►

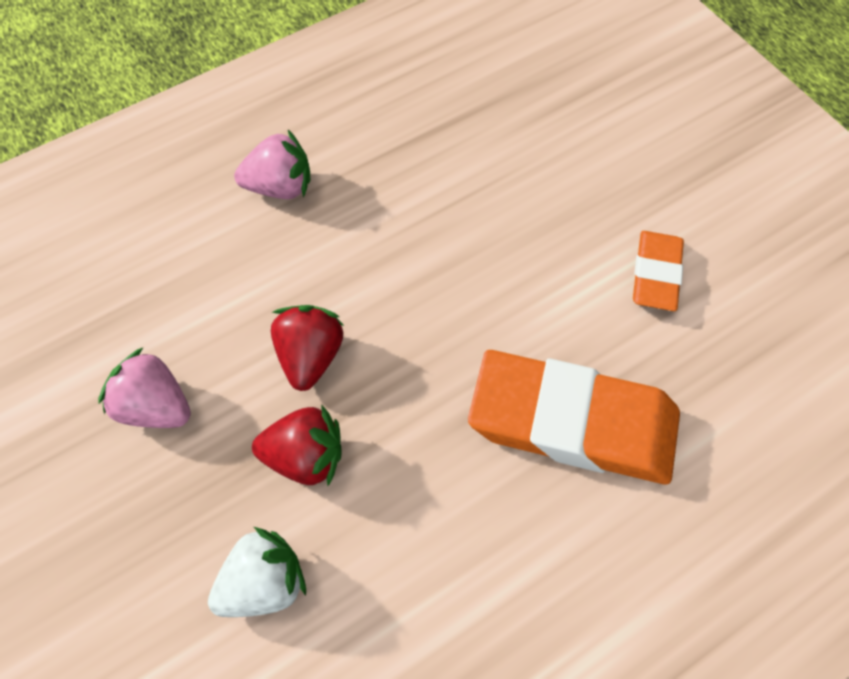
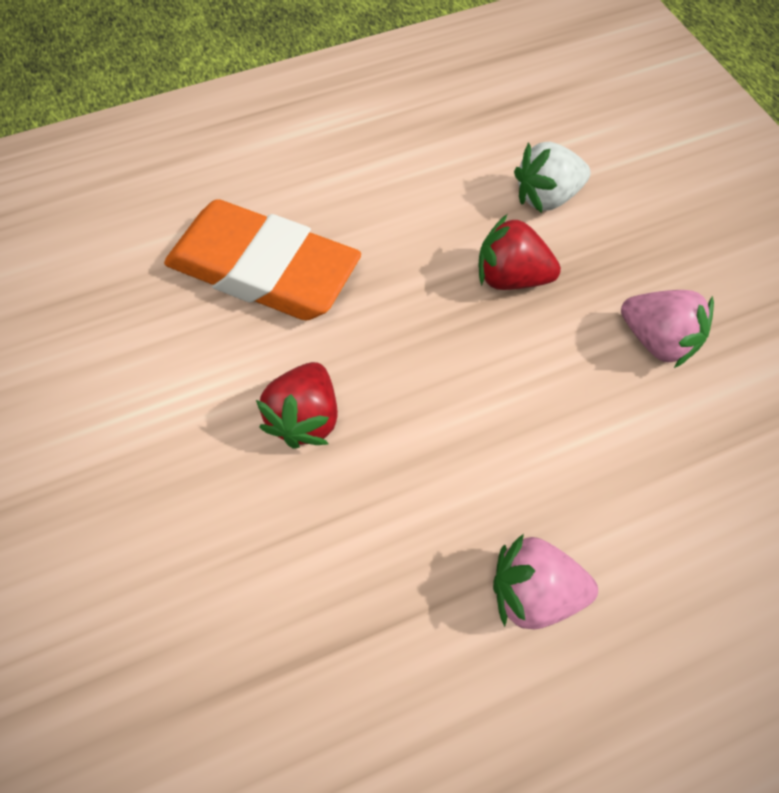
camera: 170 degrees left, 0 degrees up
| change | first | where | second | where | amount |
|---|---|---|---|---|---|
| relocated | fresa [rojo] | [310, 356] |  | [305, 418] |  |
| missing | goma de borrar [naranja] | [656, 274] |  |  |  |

◄

**HOW TO COMPLETE THIS TASK:**
Except for the pictures, return every line of the material exactly.

**EXERCISE RESPONSE:**
camera: 170 degrees left, 0 degrees up
| change | first | where | second | where | amount |
|---|---|---|---|---|---|
| relocated | fresa [rojo] | [310, 356] |  | [305, 418] |  |
| missing | goma de borrar [naranja] | [656, 274] |  |  |  |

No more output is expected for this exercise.